_Problem details:_ Transcribe each line below verbatim; pictures excluded.

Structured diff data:
************

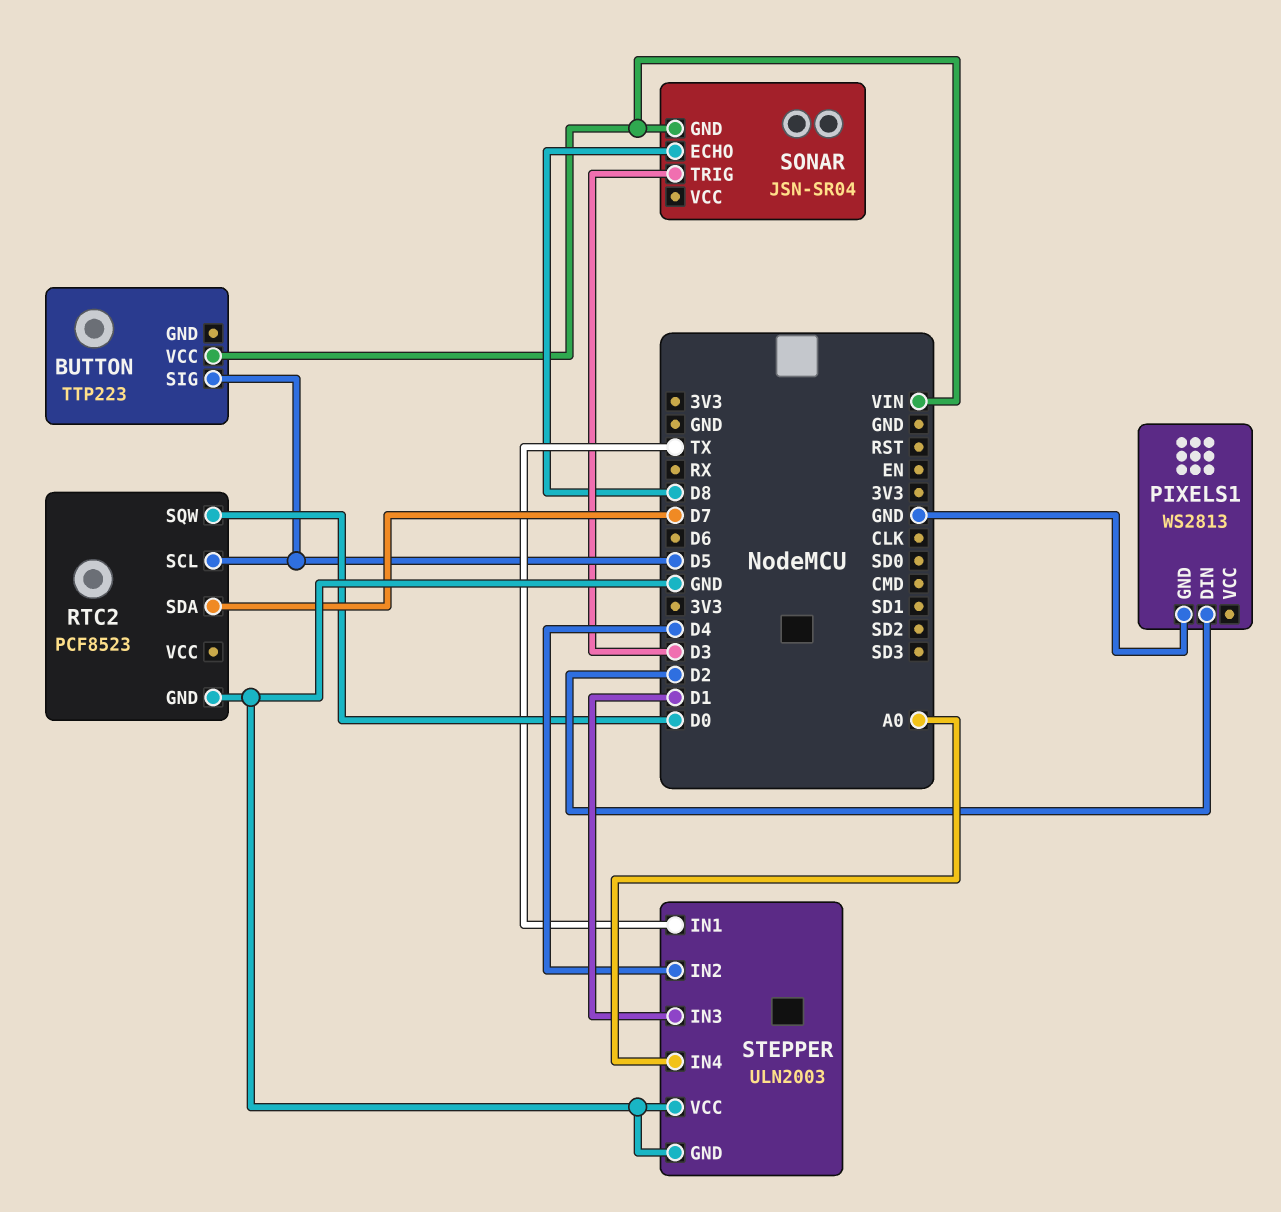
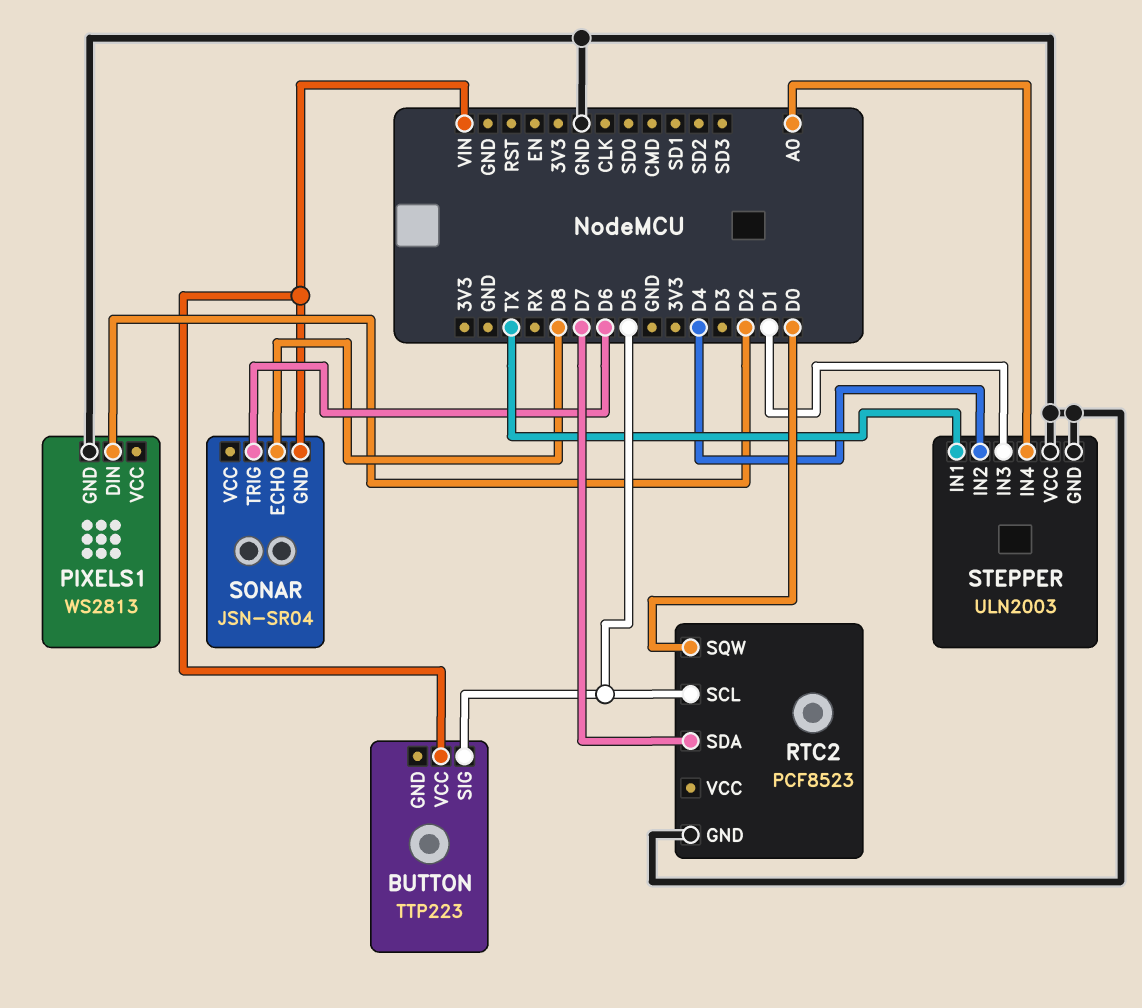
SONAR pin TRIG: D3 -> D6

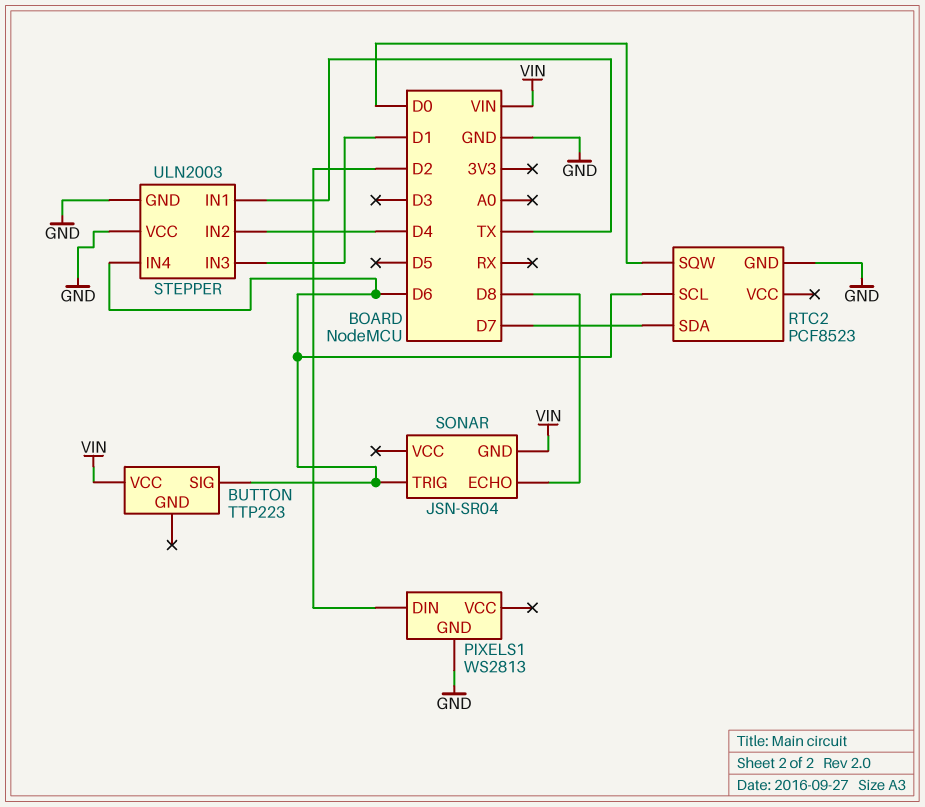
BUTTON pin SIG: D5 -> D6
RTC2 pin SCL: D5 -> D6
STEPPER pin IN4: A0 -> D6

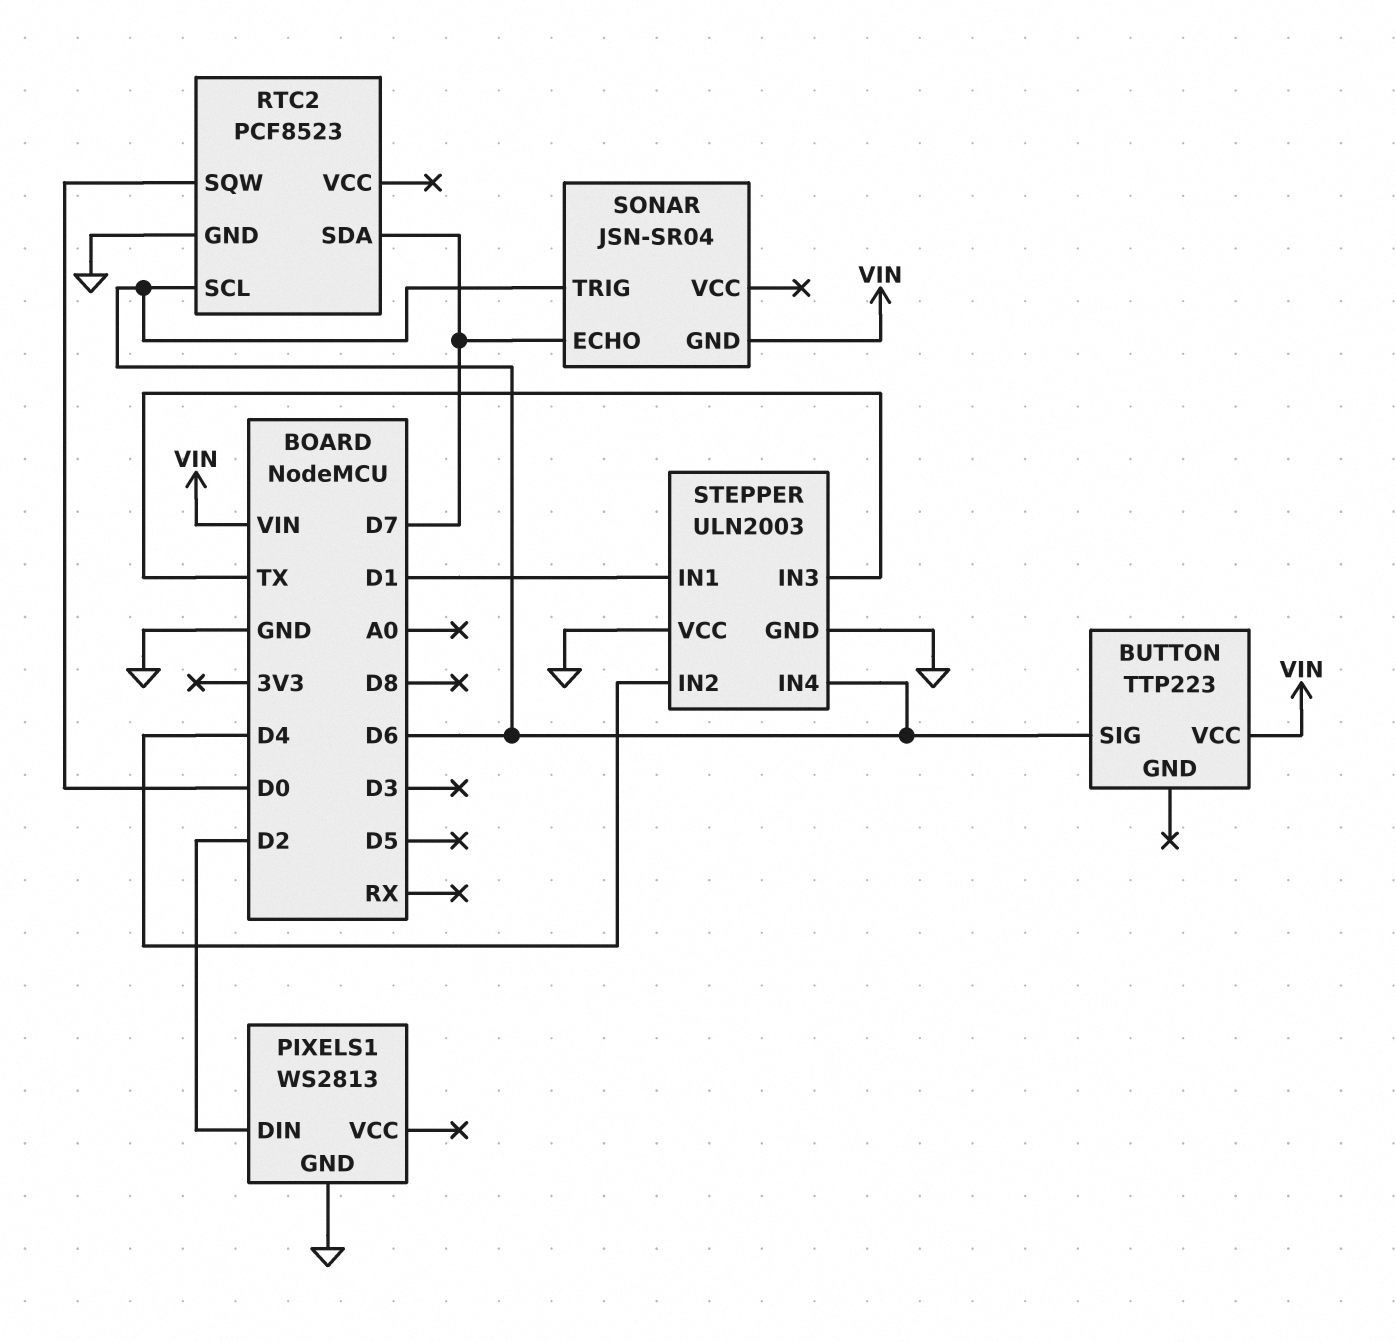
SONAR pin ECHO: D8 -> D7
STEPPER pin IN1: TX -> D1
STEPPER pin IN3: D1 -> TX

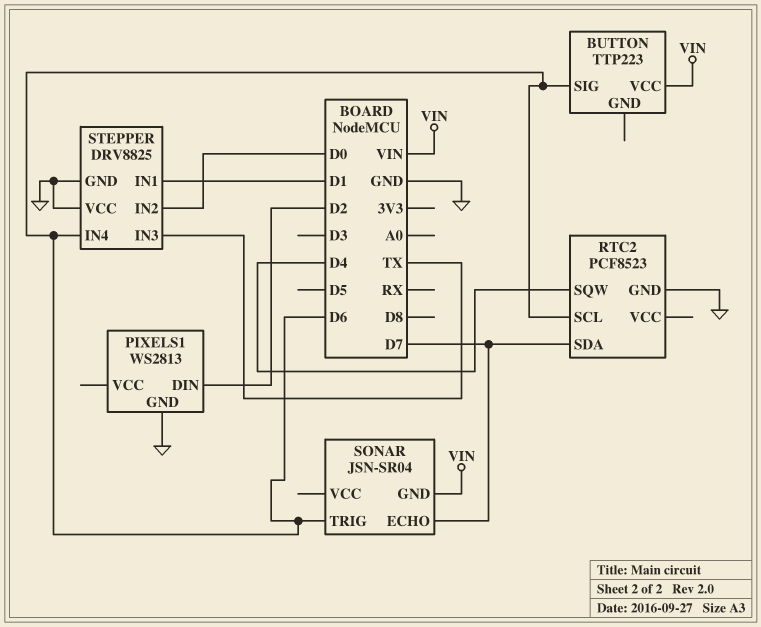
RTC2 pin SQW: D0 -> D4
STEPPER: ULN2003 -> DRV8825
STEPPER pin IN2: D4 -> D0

************

_Task result:_
SONAR pin TRIG: D3 -> D6

BUTTON pin SIG: D5 -> D6
RTC2 pin SCL: D5 -> D6
STEPPER pin IN4: A0 -> D6

SONAR pin ECHO: D8 -> D7
STEPPER pin IN1: TX -> D1
STEPPER pin IN3: D1 -> TX

RTC2 pin SQW: D0 -> D4
STEPPER: ULN2003 -> DRV8825
STEPPER pin IN2: D4 -> D0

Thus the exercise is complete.